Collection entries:
--

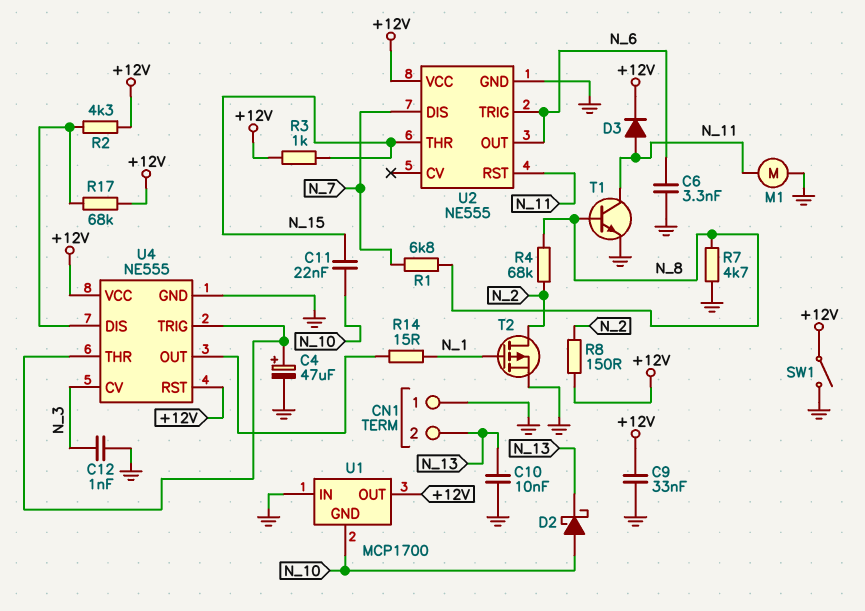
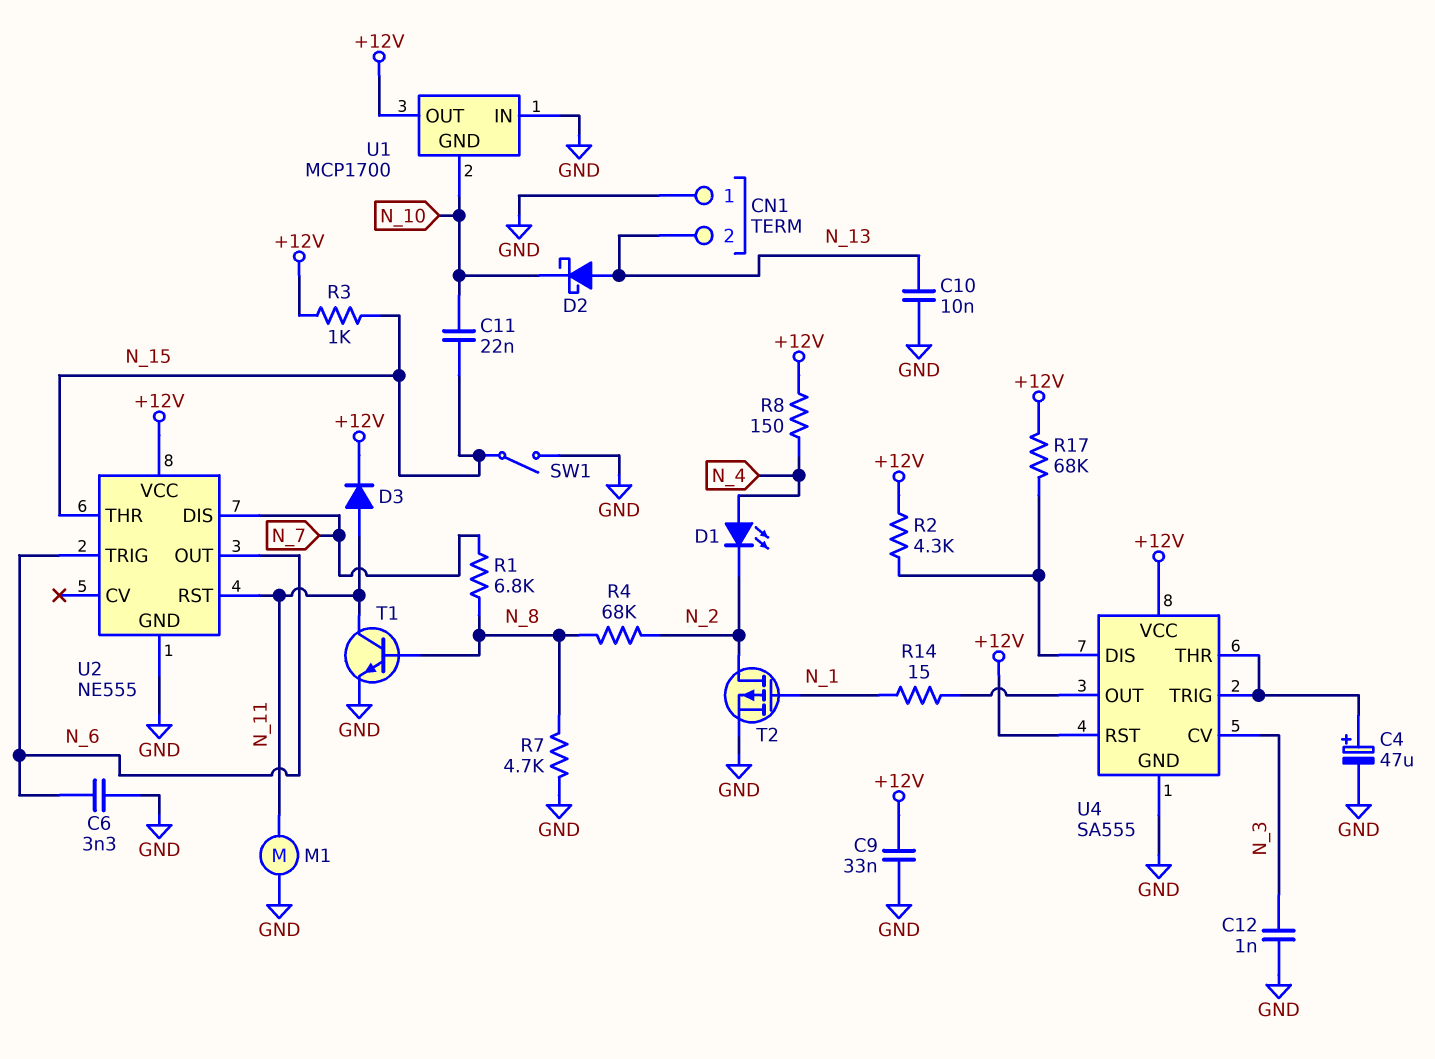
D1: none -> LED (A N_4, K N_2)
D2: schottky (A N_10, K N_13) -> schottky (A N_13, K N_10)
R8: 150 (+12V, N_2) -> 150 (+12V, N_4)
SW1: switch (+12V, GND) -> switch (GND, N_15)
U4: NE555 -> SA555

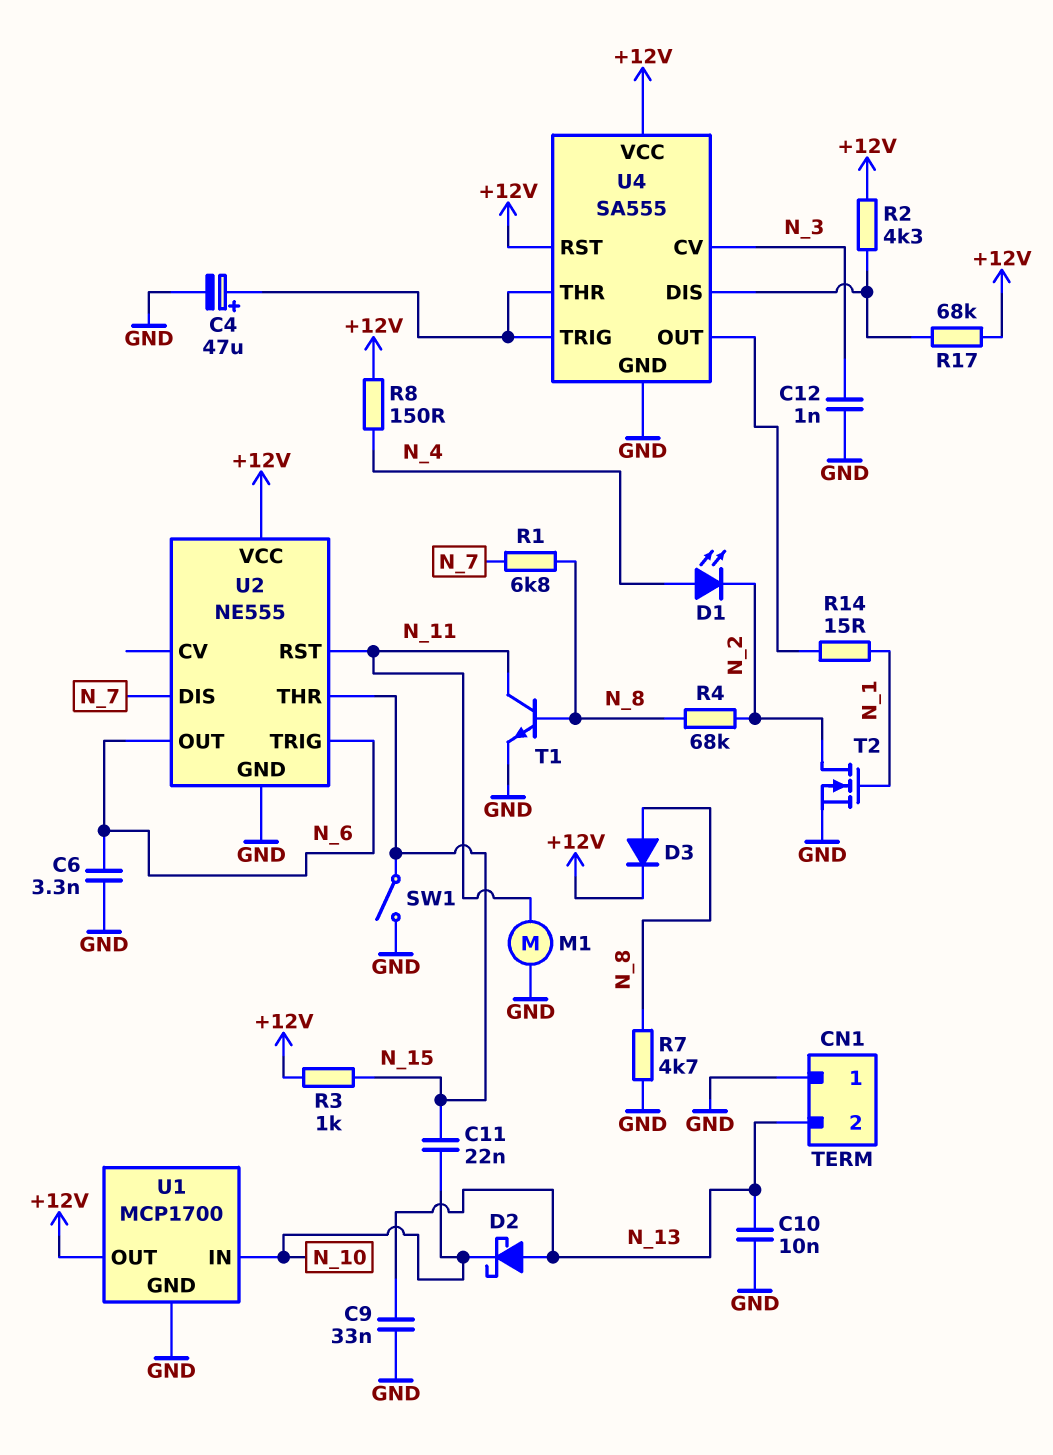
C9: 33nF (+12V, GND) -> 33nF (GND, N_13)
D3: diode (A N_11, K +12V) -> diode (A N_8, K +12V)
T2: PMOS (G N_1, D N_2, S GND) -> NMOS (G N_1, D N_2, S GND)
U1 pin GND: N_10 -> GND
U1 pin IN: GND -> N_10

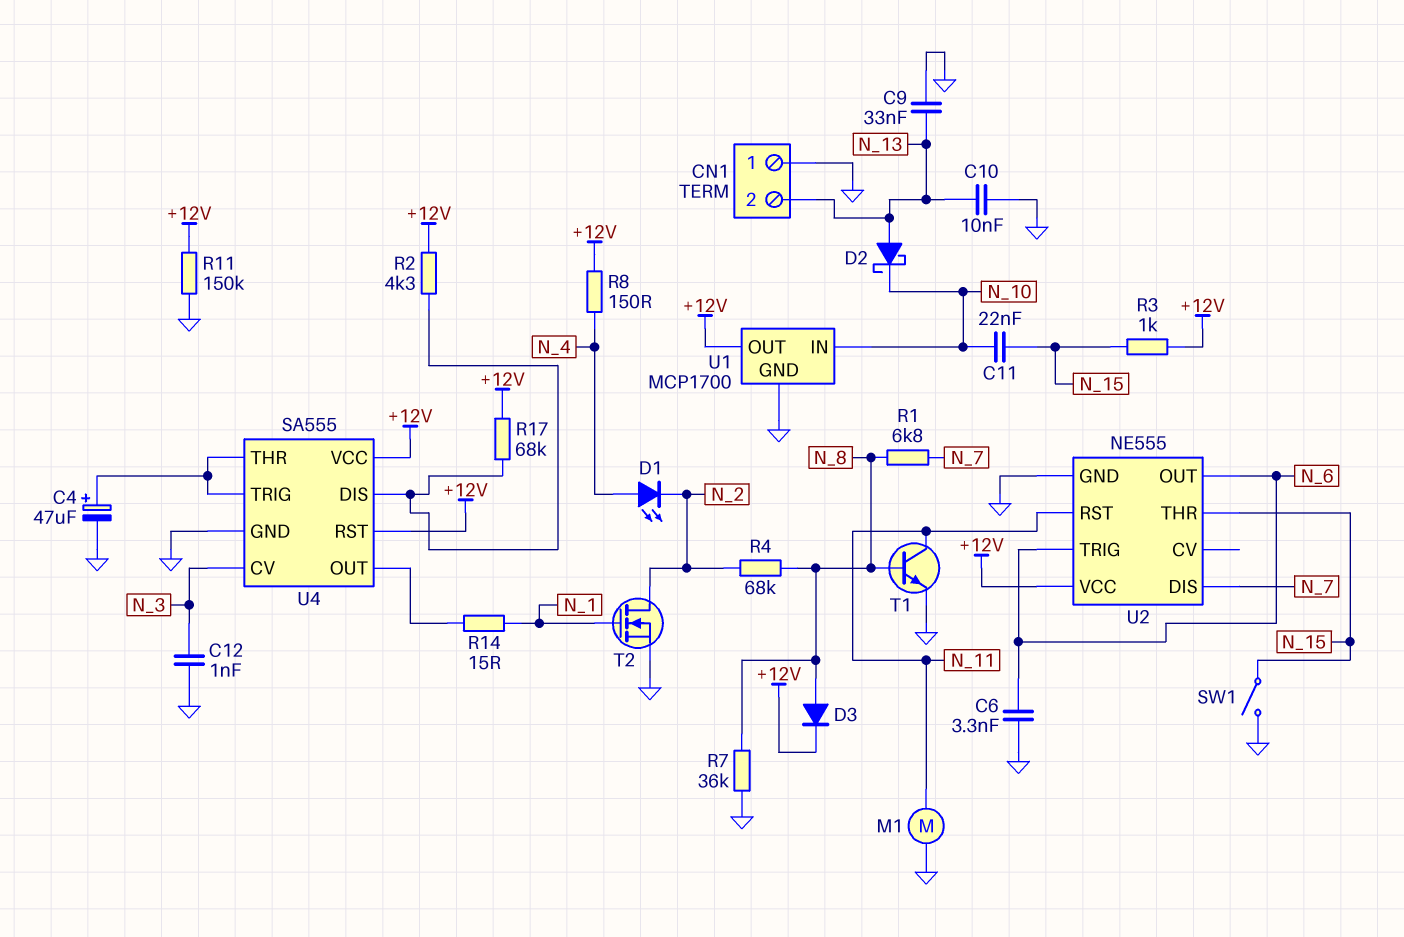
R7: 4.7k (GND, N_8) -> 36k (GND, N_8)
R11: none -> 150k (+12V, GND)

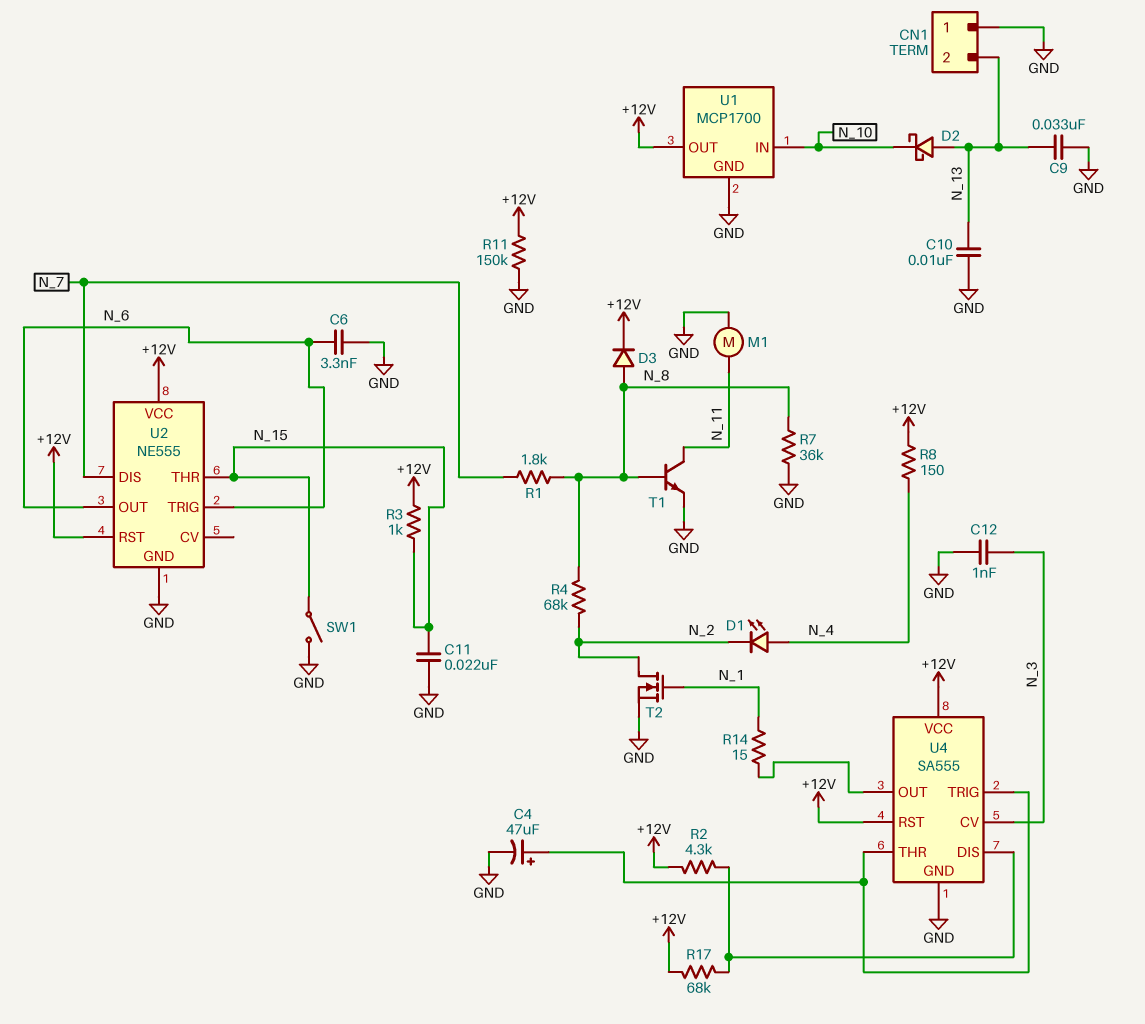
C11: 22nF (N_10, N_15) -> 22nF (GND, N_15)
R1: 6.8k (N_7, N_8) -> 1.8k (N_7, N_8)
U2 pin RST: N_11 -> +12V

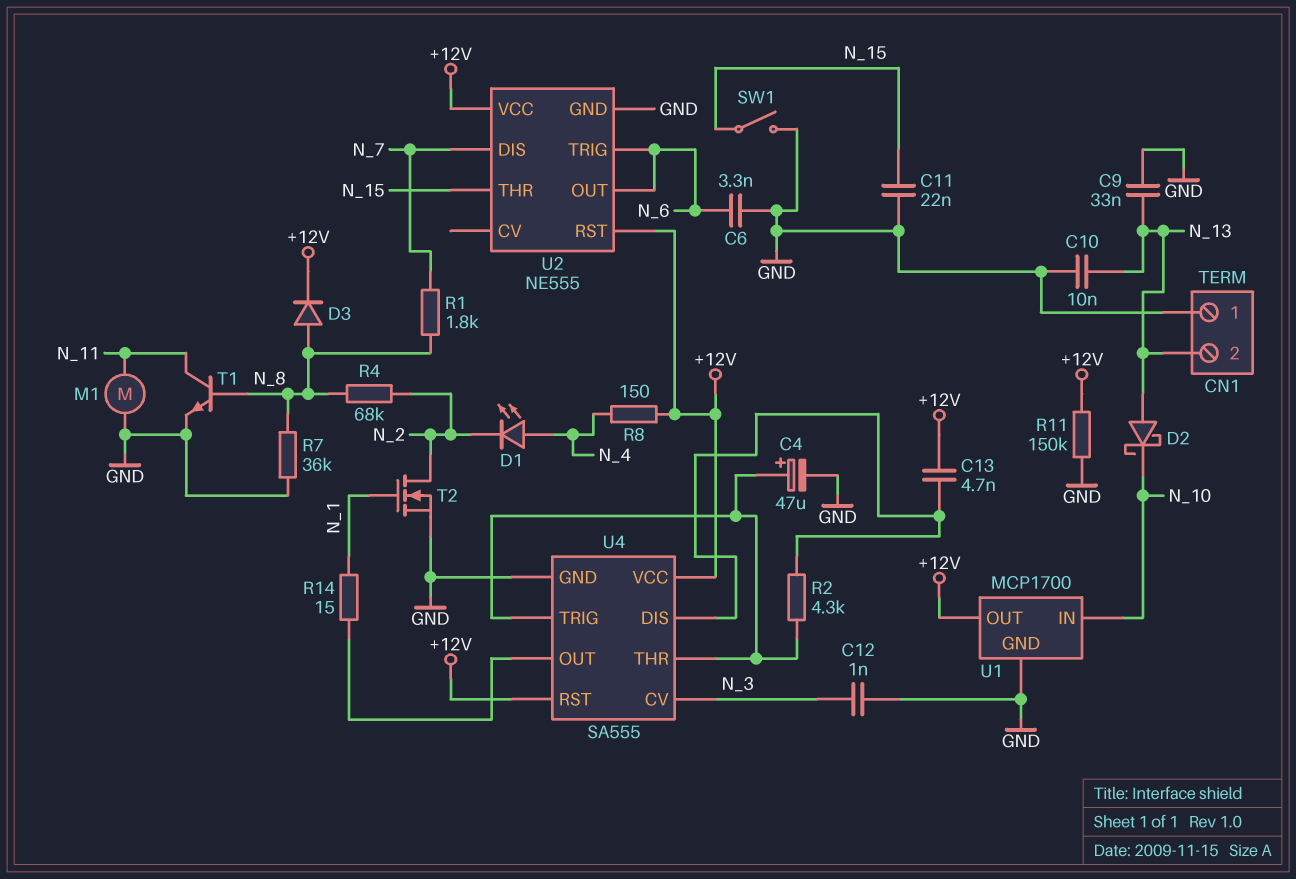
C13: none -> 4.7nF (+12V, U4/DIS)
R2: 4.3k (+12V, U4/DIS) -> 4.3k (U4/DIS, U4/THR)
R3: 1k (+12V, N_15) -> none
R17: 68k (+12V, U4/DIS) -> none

--

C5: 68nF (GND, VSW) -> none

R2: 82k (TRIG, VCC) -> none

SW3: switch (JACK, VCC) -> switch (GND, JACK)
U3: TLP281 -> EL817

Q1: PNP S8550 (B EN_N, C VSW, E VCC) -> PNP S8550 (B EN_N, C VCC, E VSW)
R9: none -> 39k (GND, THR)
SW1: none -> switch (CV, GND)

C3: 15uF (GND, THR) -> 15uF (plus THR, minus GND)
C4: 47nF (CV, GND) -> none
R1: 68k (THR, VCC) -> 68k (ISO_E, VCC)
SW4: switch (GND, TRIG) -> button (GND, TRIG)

--

# Required work
All that is wanted is the stretch of lines above from the one containing "Q1: PNP S8550" through the one containing "SW4: switch (GND, TRIG) -> button (GND, TRIG)", duplicated exactly.

# Final answer
Q1: PNP S8550 (B EN_N, C VSW, E VCC) -> PNP S8550 (B EN_N, C VCC, E VSW)
R9: none -> 39k (GND, THR)
SW1: none -> switch (CV, GND)

C3: 15uF (GND, THR) -> 15uF (plus THR, minus GND)
C4: 47nF (CV, GND) -> none
R1: 68k (THR, VCC) -> 68k (ISO_E, VCC)
SW4: switch (GND, TRIG) -> button (GND, TRIG)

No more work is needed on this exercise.